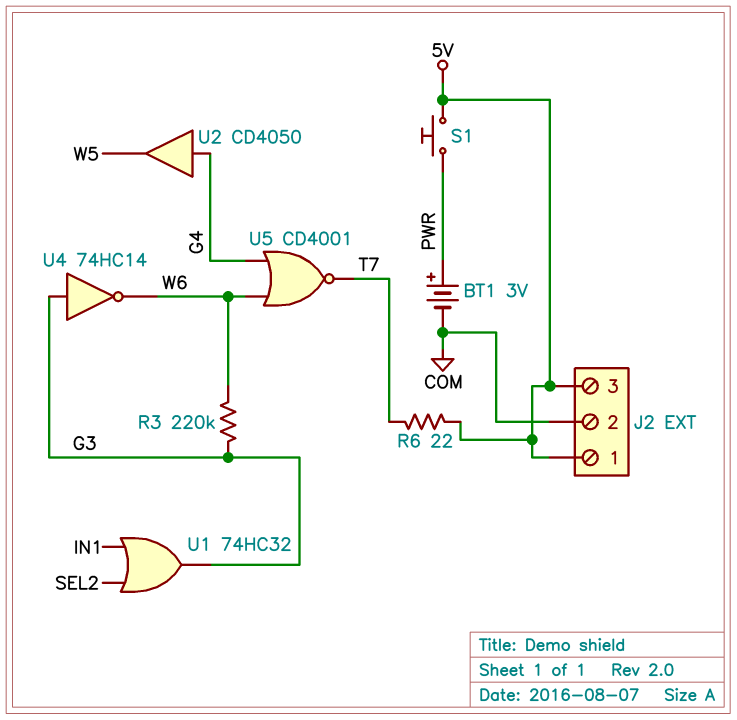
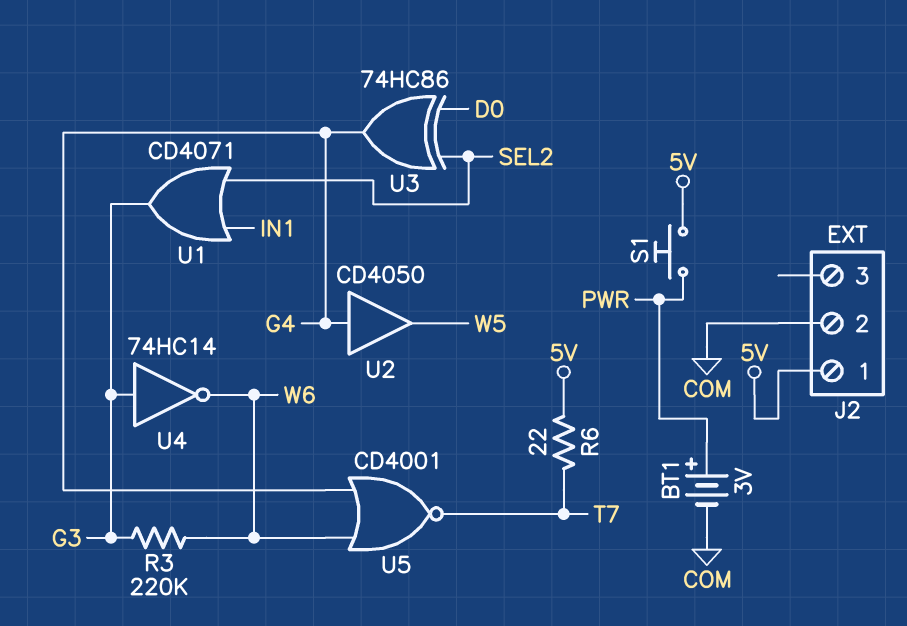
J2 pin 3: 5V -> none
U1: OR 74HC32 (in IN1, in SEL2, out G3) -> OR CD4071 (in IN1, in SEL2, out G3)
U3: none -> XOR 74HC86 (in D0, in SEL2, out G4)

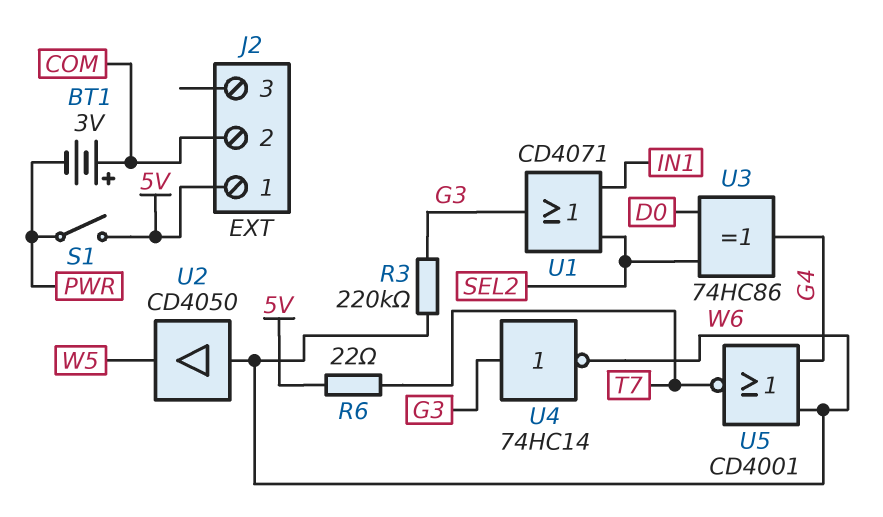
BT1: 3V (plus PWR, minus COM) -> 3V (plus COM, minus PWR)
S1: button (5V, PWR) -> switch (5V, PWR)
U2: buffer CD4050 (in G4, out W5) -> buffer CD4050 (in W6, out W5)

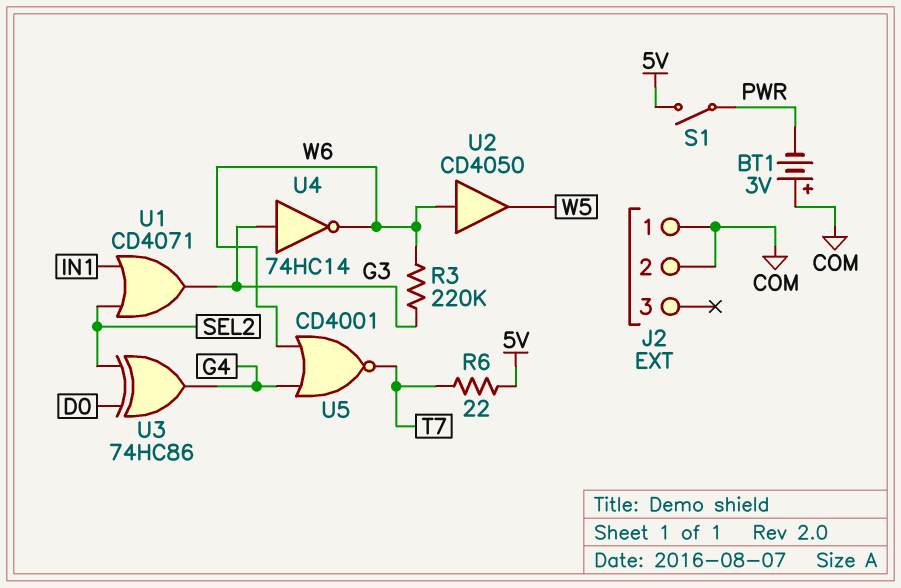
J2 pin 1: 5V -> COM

...

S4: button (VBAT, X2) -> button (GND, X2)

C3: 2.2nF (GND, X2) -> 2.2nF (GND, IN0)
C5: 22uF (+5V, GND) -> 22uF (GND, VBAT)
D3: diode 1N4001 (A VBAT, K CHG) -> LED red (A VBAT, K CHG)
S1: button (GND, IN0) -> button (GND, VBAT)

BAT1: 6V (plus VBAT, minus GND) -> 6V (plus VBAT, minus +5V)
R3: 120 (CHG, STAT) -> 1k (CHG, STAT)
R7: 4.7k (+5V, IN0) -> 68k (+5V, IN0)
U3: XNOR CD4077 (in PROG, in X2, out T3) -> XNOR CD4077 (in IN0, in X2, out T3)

▶ _INSTRUCTIONS TO FOLLOW_: In the entries above, restate word for word the lines between the one holding "R3: 120 (CHG, STAT) -> 1k (CHG, STAT)" and the one holding "U3: XNOR CD4077", inclusive, and nothing besides.

▶ _RESULT_:
R3: 120 (CHG, STAT) -> 1k (CHG, STAT)
R7: 4.7k (+5V, IN0) -> 68k (+5V, IN0)
U3: XNOR CD4077 (in PROG, in X2, out T3) -> XNOR CD4077 (in IN0, in X2, out T3)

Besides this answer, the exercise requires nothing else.